#### Action item:
Once you reach the line with "blue gift: 1 -> 0" in the material below, copy each line exactly up to and including the line with "turquoise mushroom: 4 -> 6", and skip the pictures.

#### Records:
════════════════
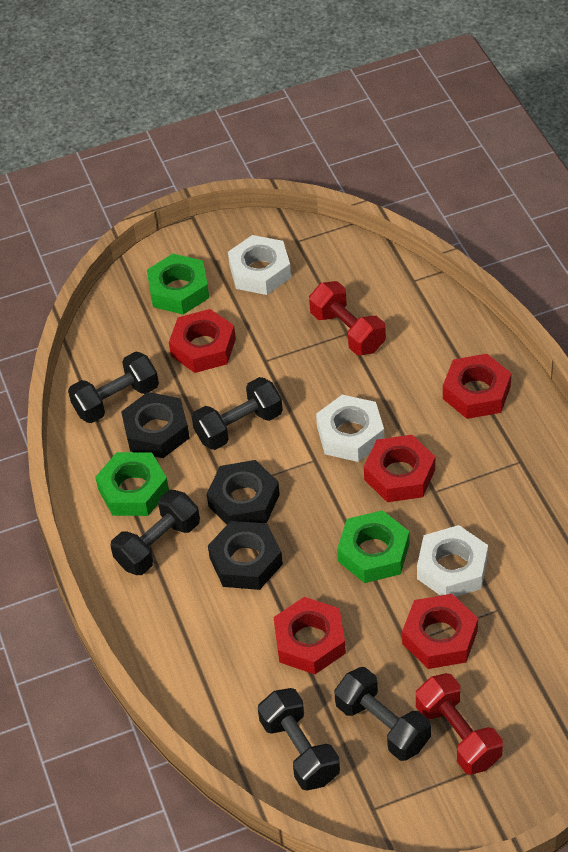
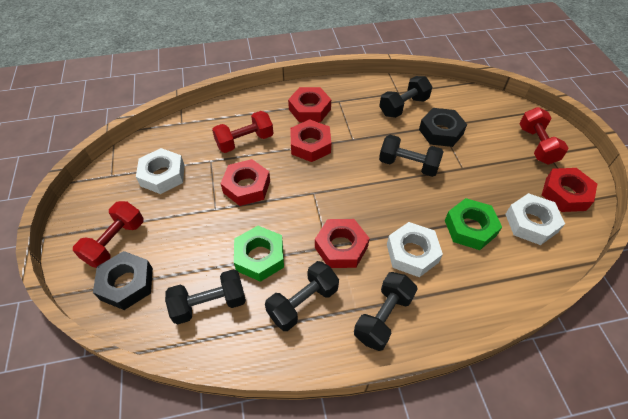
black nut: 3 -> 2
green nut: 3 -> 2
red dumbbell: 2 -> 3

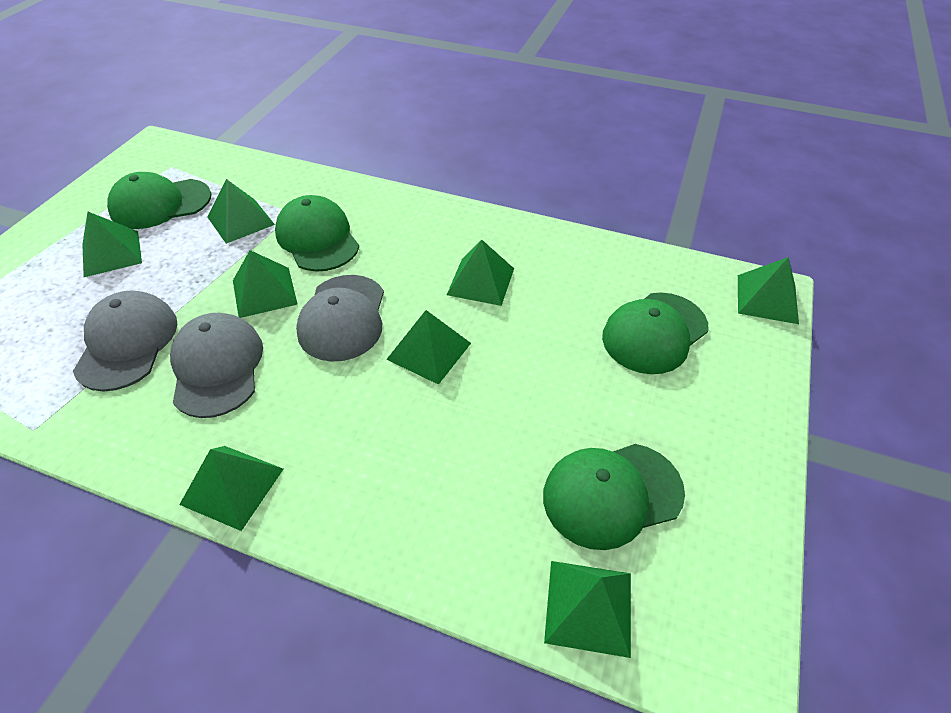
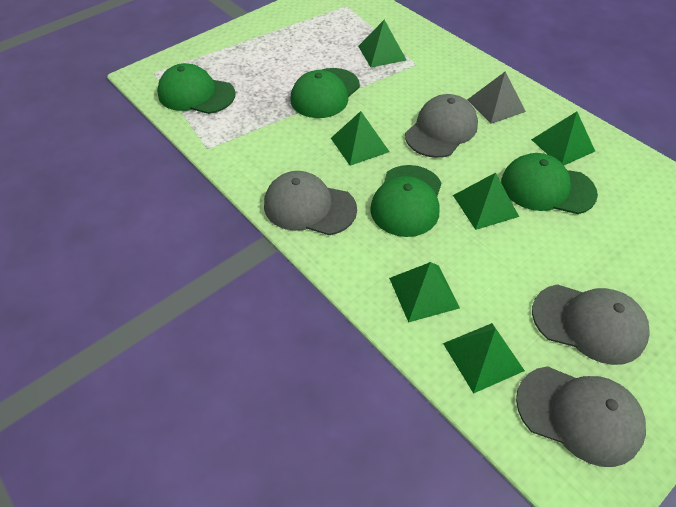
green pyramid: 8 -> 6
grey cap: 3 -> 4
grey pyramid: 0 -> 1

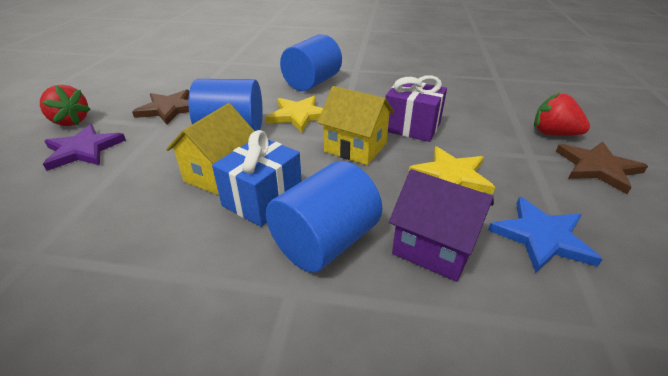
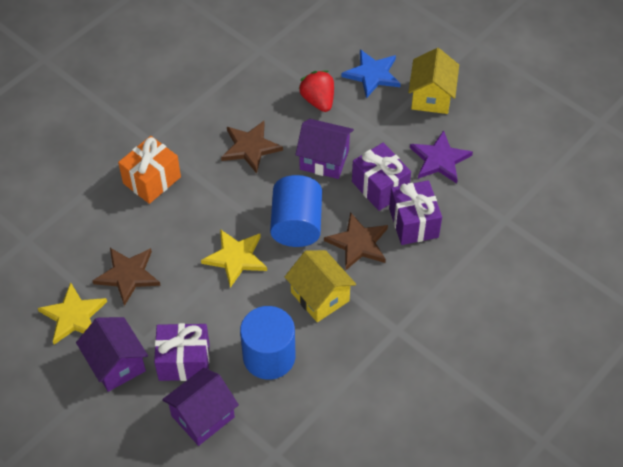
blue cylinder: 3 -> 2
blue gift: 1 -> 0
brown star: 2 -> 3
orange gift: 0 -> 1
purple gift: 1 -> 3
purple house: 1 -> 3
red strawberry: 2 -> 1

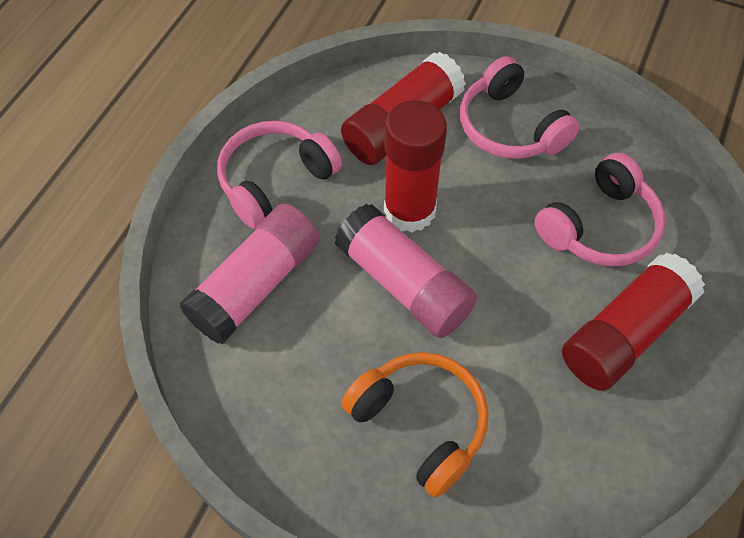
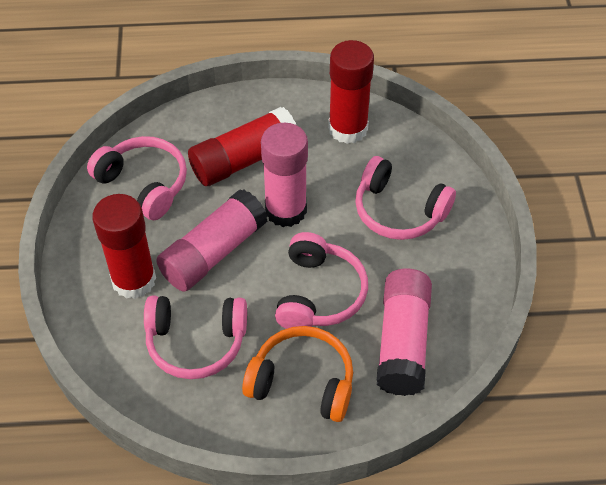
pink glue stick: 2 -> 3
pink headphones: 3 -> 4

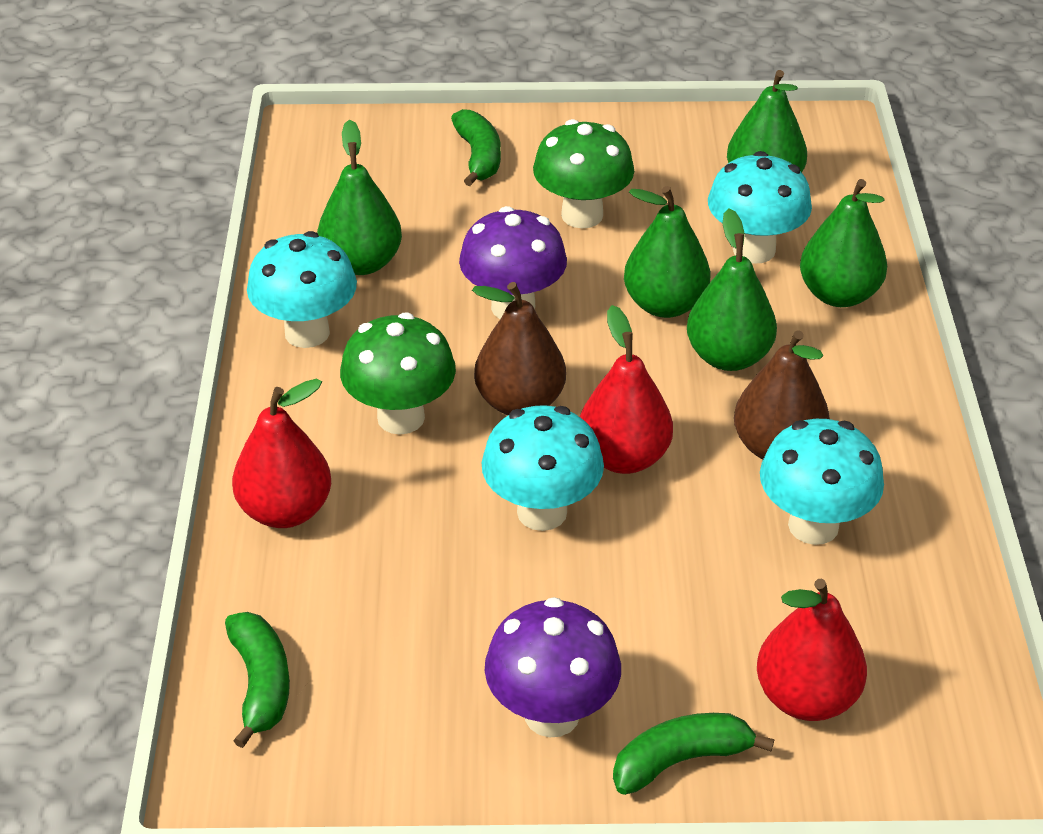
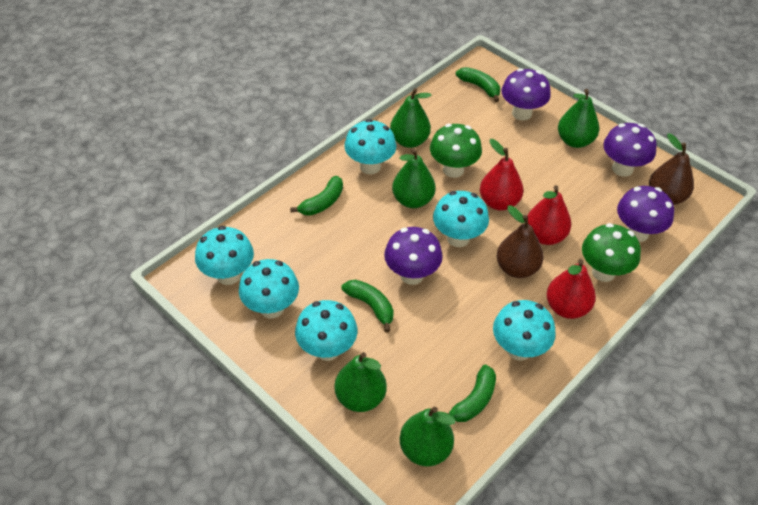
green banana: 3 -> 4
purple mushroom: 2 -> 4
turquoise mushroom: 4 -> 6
════════════════
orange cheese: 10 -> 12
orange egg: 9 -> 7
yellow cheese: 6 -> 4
════════════════
#### Your solution:
blue gift: 1 -> 0
brown star: 2 -> 3
orange gift: 0 -> 1
purple gift: 1 -> 3
purple house: 1 -> 3
red strawberry: 2 -> 1

pink glue stick: 2 -> 3
pink headphones: 3 -> 4

green banana: 3 -> 4
purple mushroom: 2 -> 4
turquoise mushroom: 4 -> 6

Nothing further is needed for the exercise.